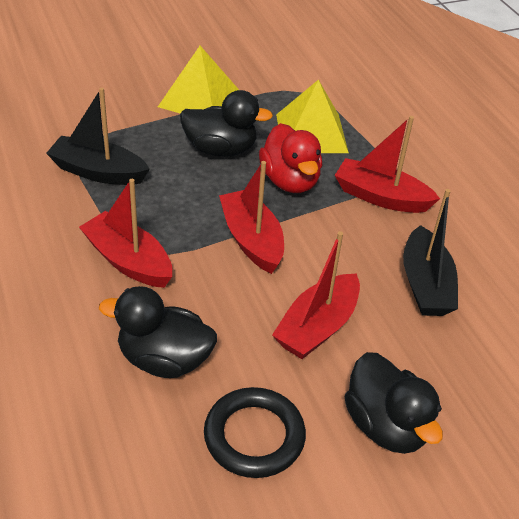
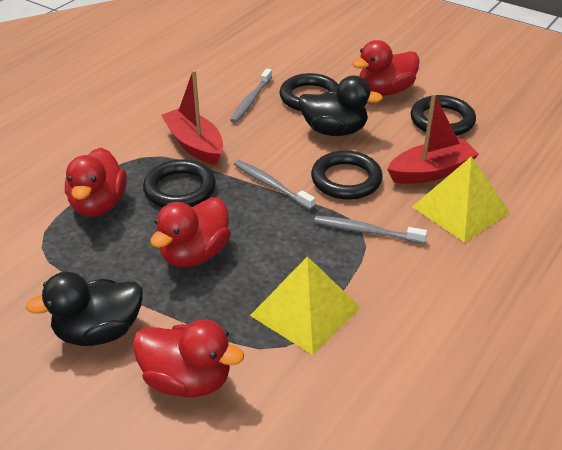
black boat: 2 -> 0
black duck: 3 -> 2
black ring: 1 -> 4
grey toothbrush: 0 -> 3
red boat: 4 -> 2
red duck: 1 -> 4

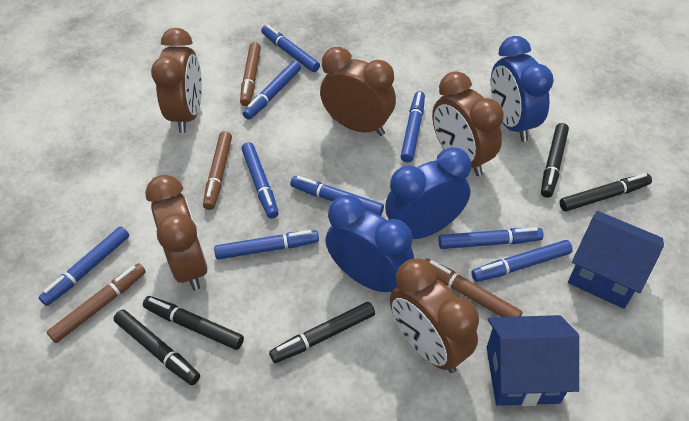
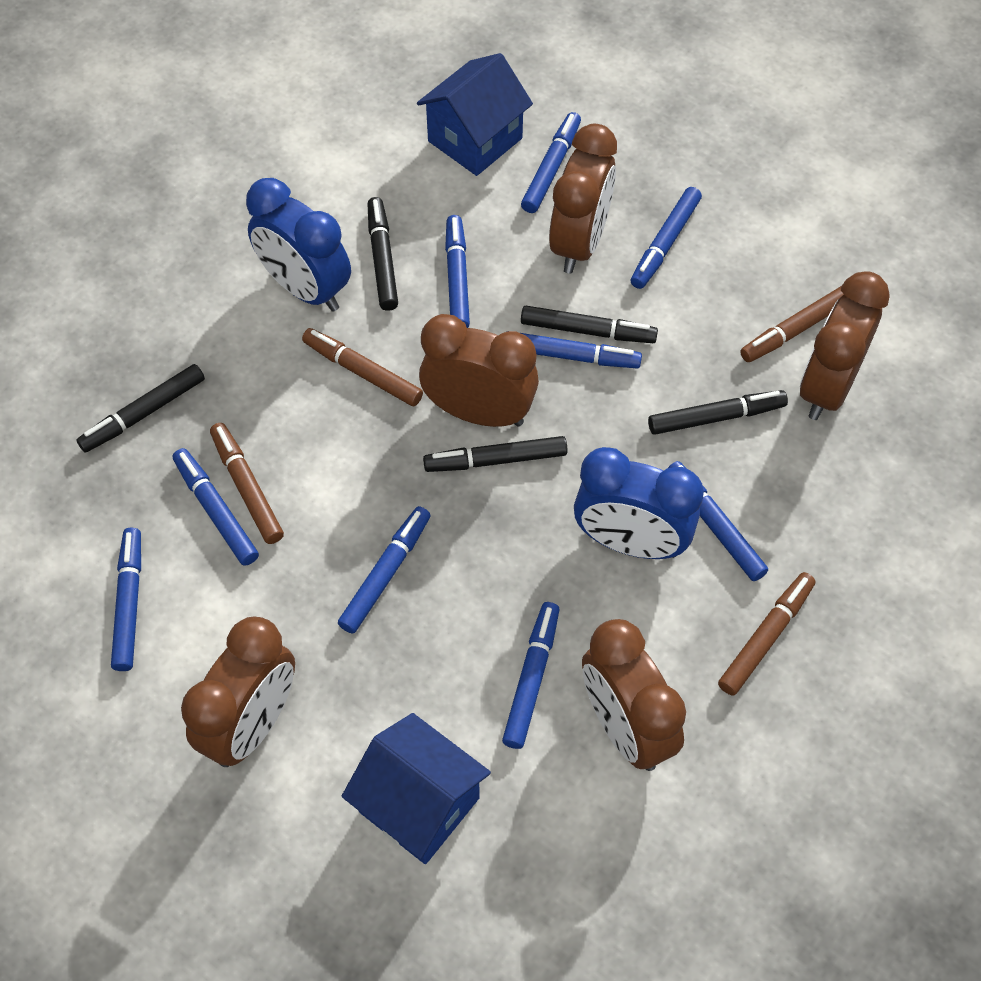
blue clock: 3 -> 2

·····

## What is required
Pictures don't belong in the copy. Retype exactly the lines from the one with "black ring: 1 -> 4" through the last line of the records.

## Solved problem
black ring: 1 -> 4
grey toothbrush: 0 -> 3
red boat: 4 -> 2
red duck: 1 -> 4

blue clock: 3 -> 2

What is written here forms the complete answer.